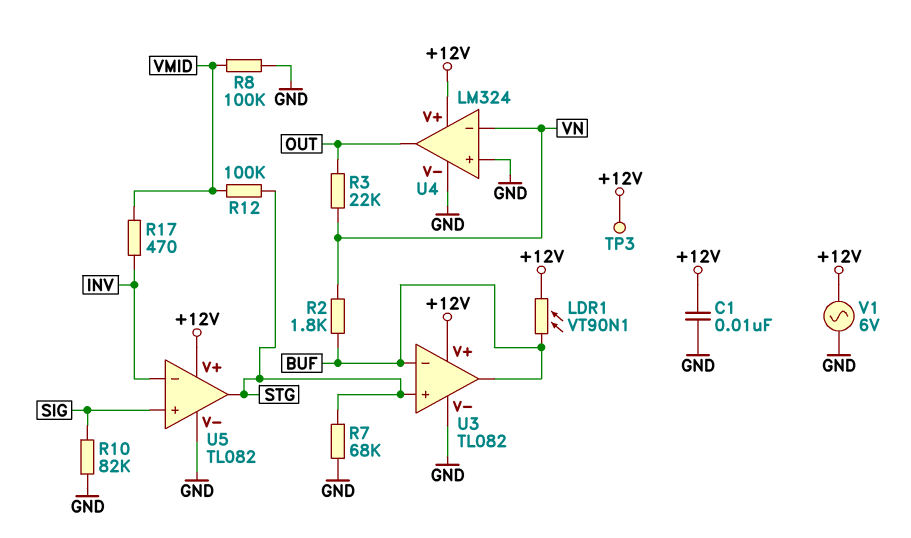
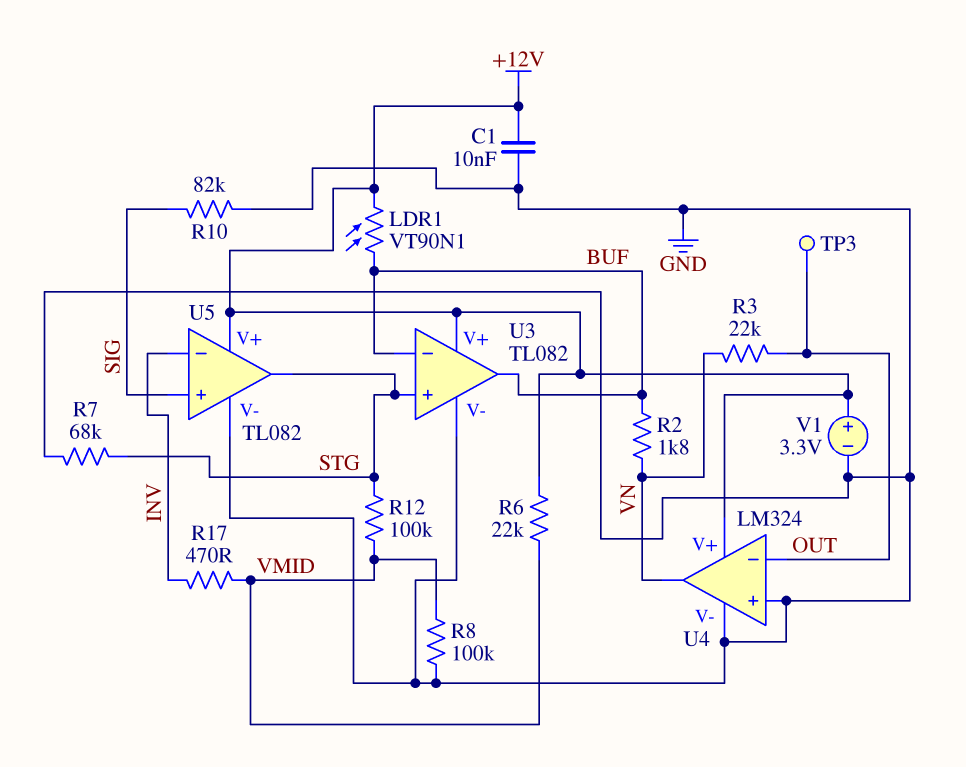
R6: none -> 22k (+12V, VMID)
TP3: test point (+12V) -> test point (OUT)
U4 pin in-: VN -> OUT
U4 pin out: OUT -> VN
V1: AC 6V (+12V, GND) -> 3.3V (plus +12V, minus GND)

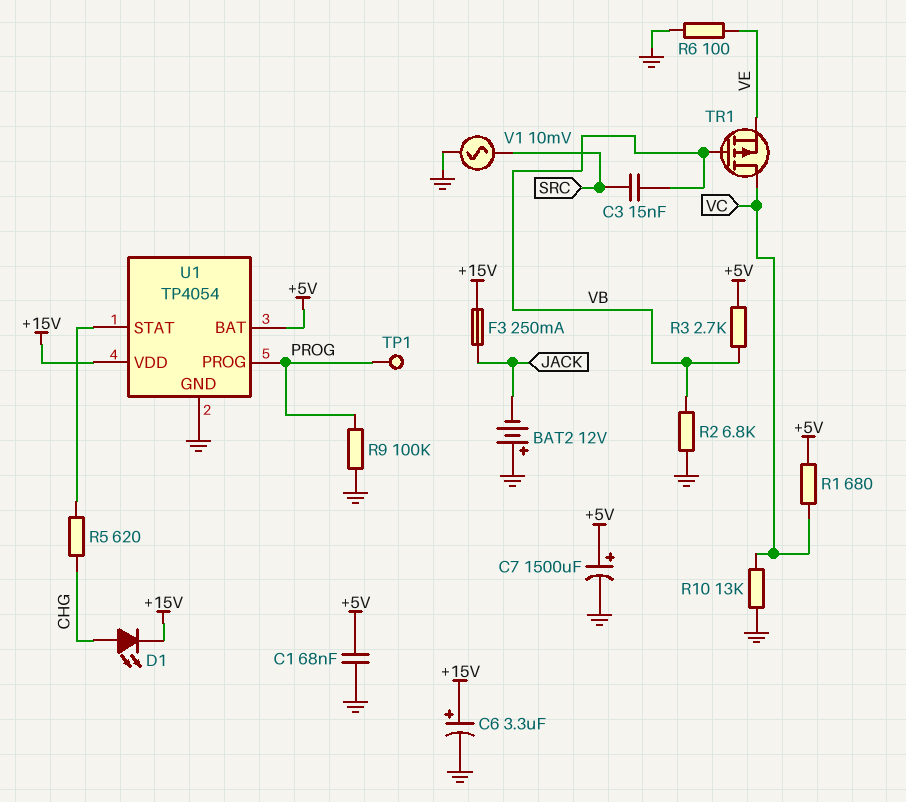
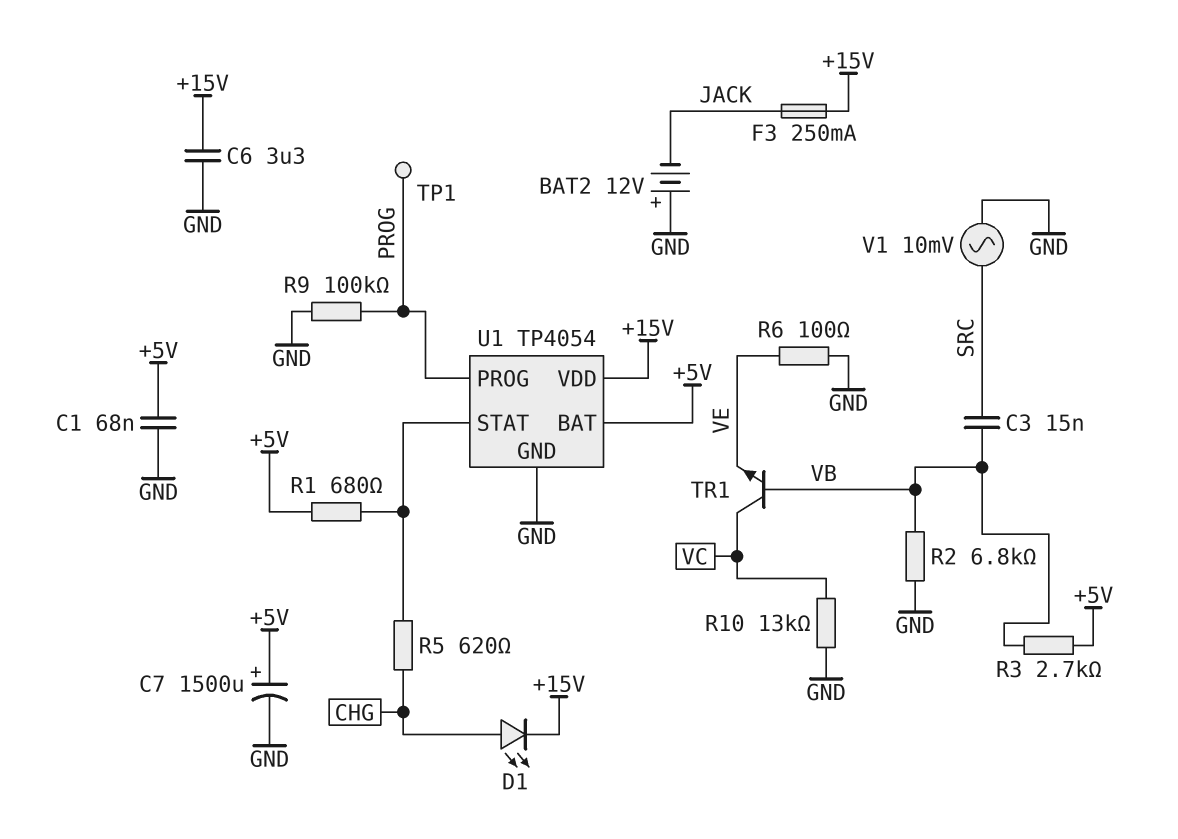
C6: 3.3uF (plus +15V, minus GND) -> 3.3uF (+15V, GND)
R1: 680 (+5V, VC) -> 680 (+5V, U1/STAT)
TR1: PMOS (G VB, D VC, S VE) -> NPN (B VB, C VC, E VE)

##############################

Without including any picture, output all the material exactly as it appears.

R6: none -> 22k (+12V, VMID)
TP3: test point (+12V) -> test point (OUT)
U4 pin in-: VN -> OUT
U4 pin out: OUT -> VN
V1: AC 6V (+12V, GND) -> 3.3V (plus +12V, minus GND)

C6: 3.3uF (plus +15V, minus GND) -> 3.3uF (+15V, GND)
R1: 680 (+5V, VC) -> 680 (+5V, U1/STAT)
TR1: PMOS (G VB, D VC, S VE) -> NPN (B VB, C VC, E VE)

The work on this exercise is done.